TRY IT ->
Copy out the whole listing exactly as given. Skip the pictures.
[Start of section]
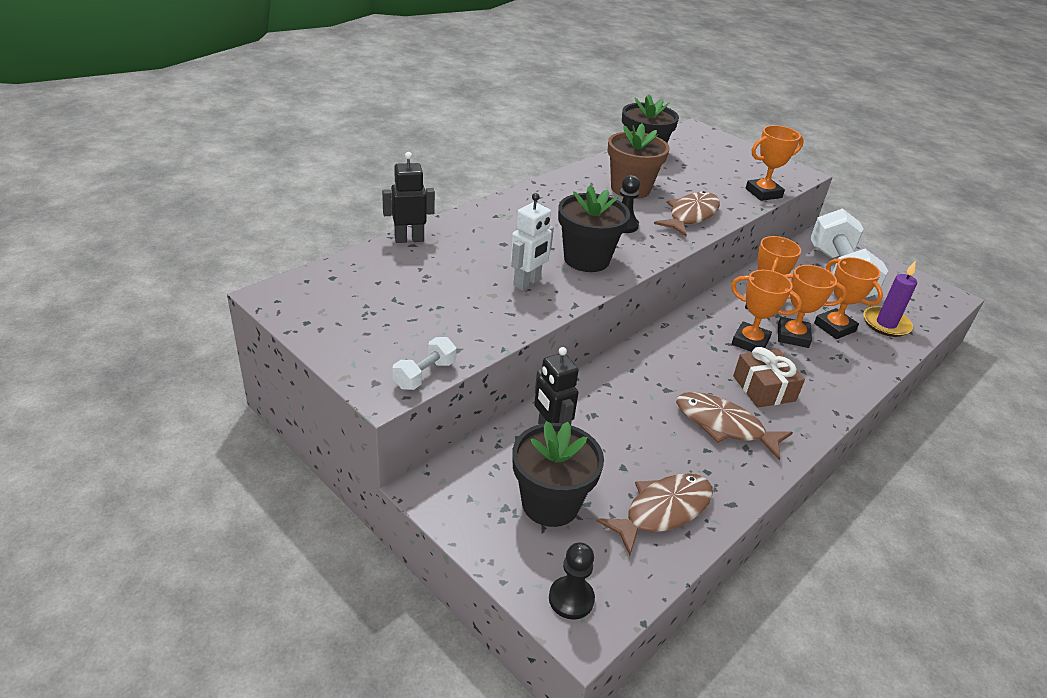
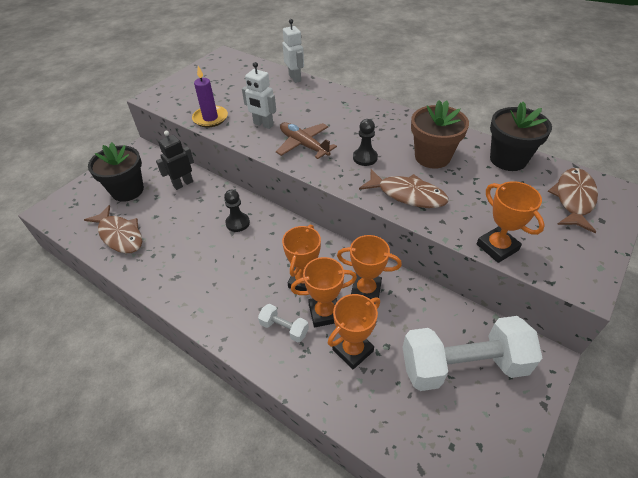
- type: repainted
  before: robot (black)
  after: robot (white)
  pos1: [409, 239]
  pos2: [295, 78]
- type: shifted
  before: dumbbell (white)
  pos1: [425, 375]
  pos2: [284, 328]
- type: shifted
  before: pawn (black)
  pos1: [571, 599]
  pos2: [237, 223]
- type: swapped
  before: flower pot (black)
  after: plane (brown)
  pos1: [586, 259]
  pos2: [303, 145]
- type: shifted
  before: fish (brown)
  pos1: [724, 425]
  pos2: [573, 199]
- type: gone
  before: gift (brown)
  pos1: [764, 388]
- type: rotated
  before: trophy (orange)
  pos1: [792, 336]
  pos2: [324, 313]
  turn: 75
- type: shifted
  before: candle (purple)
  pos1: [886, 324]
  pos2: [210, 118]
[End of section]
SOLUTION TO THIS TASK ->
- type: repainted
  before: robot (black)
  after: robot (white)
  pos1: [409, 239]
  pos2: [295, 78]
- type: shifted
  before: dumbbell (white)
  pos1: [425, 375]
  pos2: [284, 328]
- type: shifted
  before: pawn (black)
  pos1: [571, 599]
  pos2: [237, 223]
- type: swapped
  before: flower pot (black)
  after: plane (brown)
  pos1: [586, 259]
  pos2: [303, 145]
- type: shifted
  before: fish (brown)
  pos1: [724, 425]
  pos2: [573, 199]
- type: gone
  before: gift (brown)
  pos1: [764, 388]
- type: rotated
  before: trophy (orange)
  pos1: [792, 336]
  pos2: [324, 313]
  turn: 75
- type: shifted
  before: candle (purple)
  pos1: [886, 324]
  pos2: [210, 118]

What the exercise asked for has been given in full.